Task to complete: An exact reproduction is required of the lines from the beginning of the entries through the line with "(360, 128) = (378, 297): grey", pictures excluded and nothing added.

Input:
- - - - -

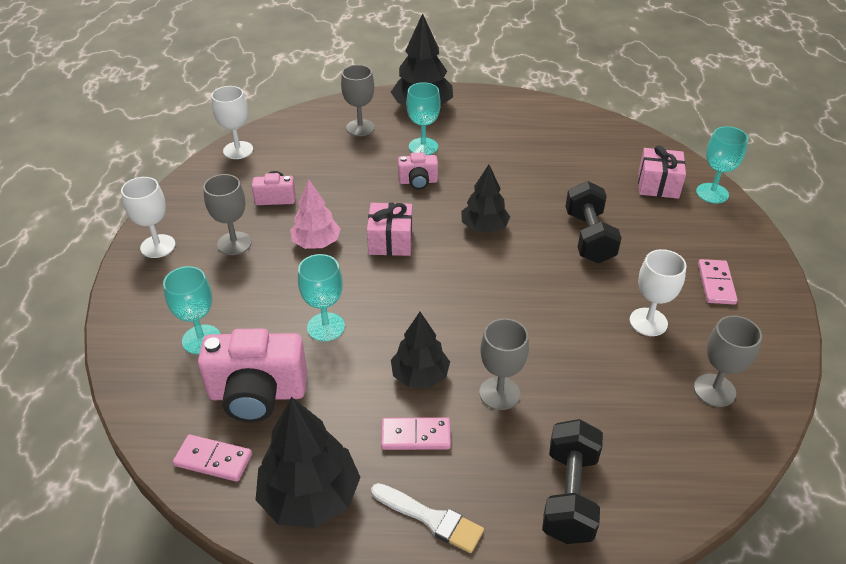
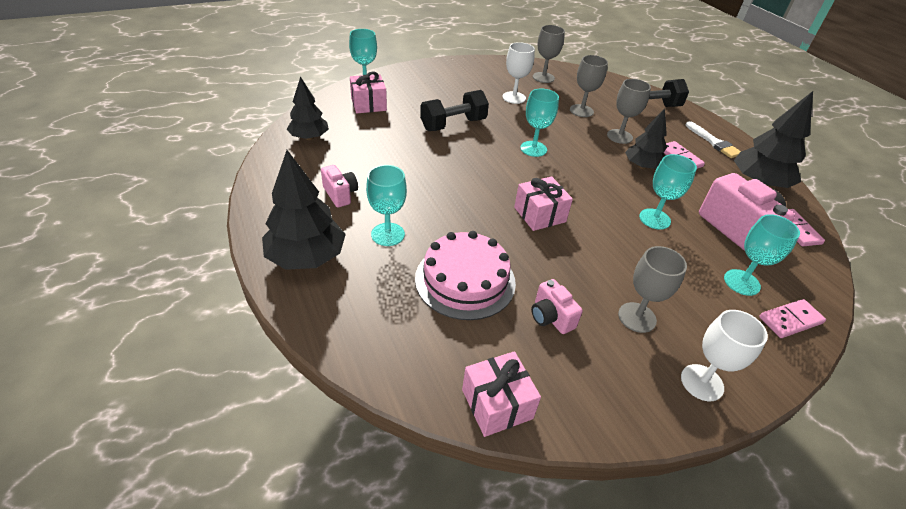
camera: 120 degrees left, 0 degrees up
(238, 150) = (497, 404): white goblet -> pink gift
(316, 243) = (582, 258): pink tree -> none
(345, 169) = (465, 280): none -> pink cake
(360, 128) = (378, 297): grey goblet -> grey goblet (581, 111)
(418, 182) = (448, 221): pink camera -> pink camera (340, 194)
(431, 519) = (713, 142): white brush -> white brush turned 150 degrees clockwise
(484, 227) = (481, 171): black tree -> black tree (309, 137)
(507, 286) = (533, 149): none -> turquoise goblet
(716, 284) = (460, 80): pink domino -> pink domino (790, 320)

- - - - -

Expected output:
camera: 120 degrees left, 0 degrees up
(238, 150) = (497, 404): white goblet -> pink gift
(316, 243) = (582, 258): pink tree -> none
(345, 169) = (465, 280): none -> pink cake
(360, 128) = (378, 297): grey goblet -> grey goblet (581, 111)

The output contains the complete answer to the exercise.